*** Begin section ***
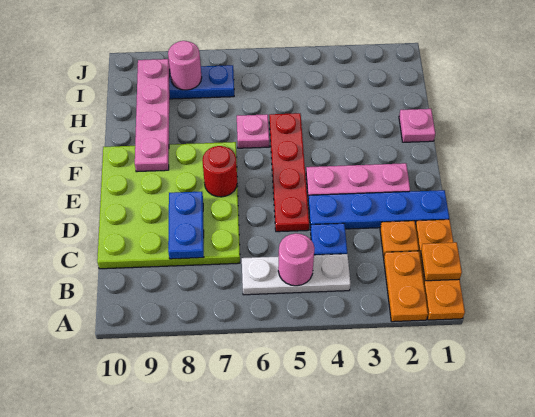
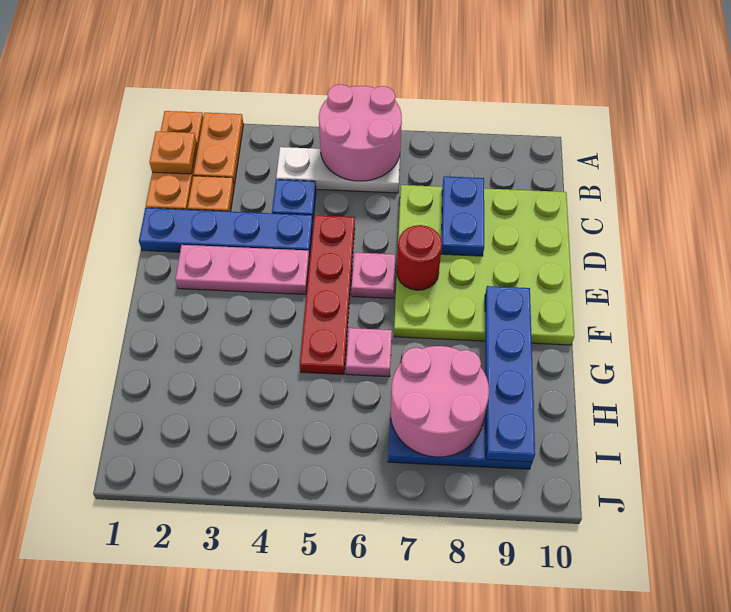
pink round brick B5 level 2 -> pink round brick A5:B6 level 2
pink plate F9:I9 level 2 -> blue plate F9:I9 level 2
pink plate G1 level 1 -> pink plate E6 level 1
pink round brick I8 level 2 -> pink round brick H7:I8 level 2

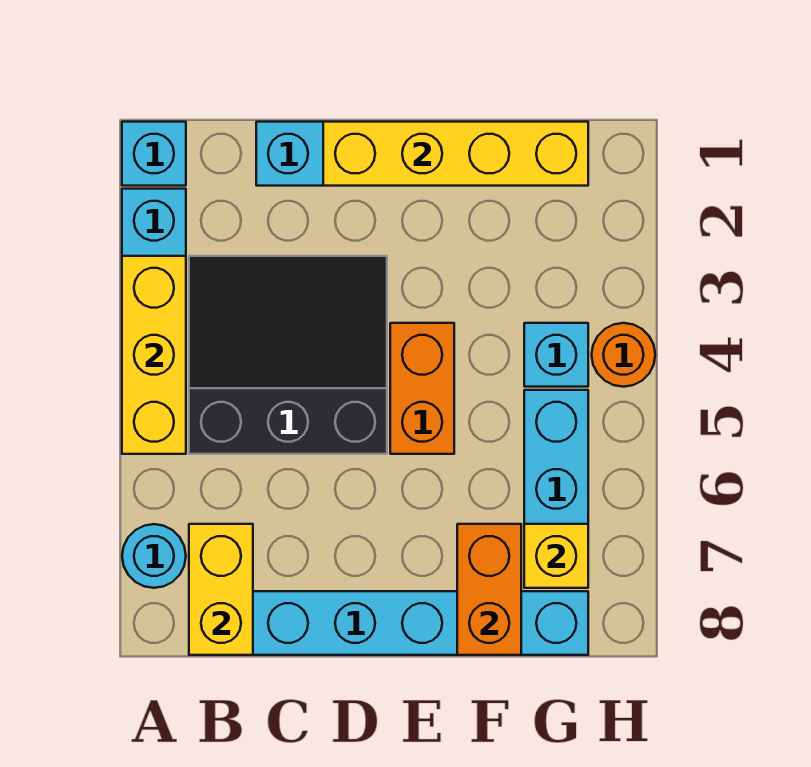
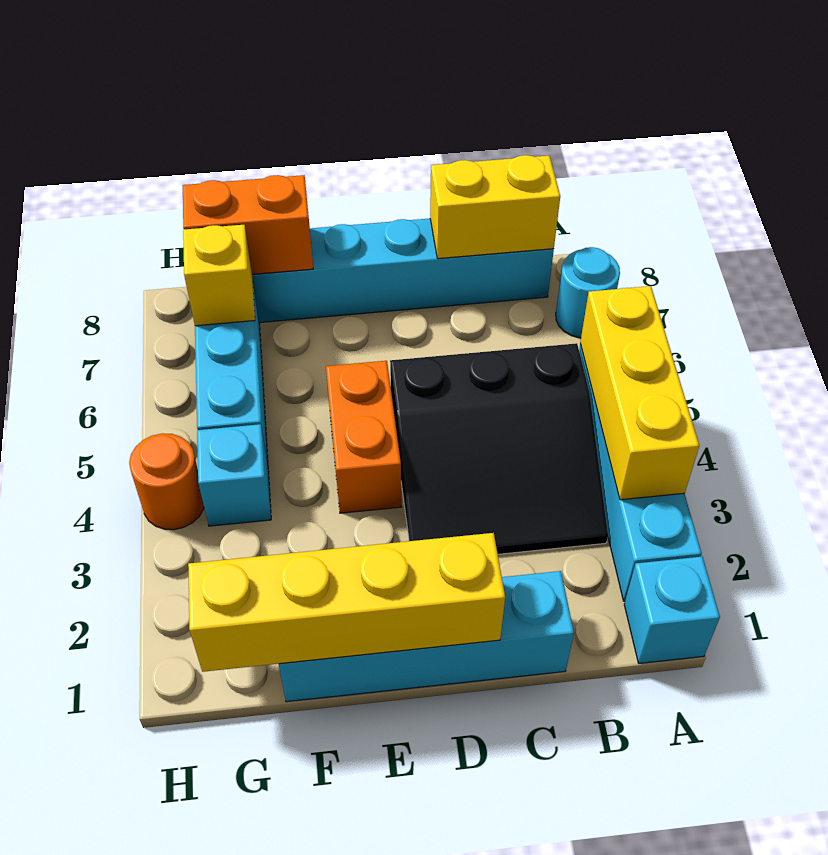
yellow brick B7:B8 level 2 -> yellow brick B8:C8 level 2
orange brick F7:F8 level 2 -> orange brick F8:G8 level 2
*** End section ***
What the exercise asks = What this exercise asks for is every line of the data above with the word "plate".

Answer area =
pink plate F9:I9 level 2 -> blue plate F9:I9 level 2
pink plate G1 level 1 -> pink plate E6 level 1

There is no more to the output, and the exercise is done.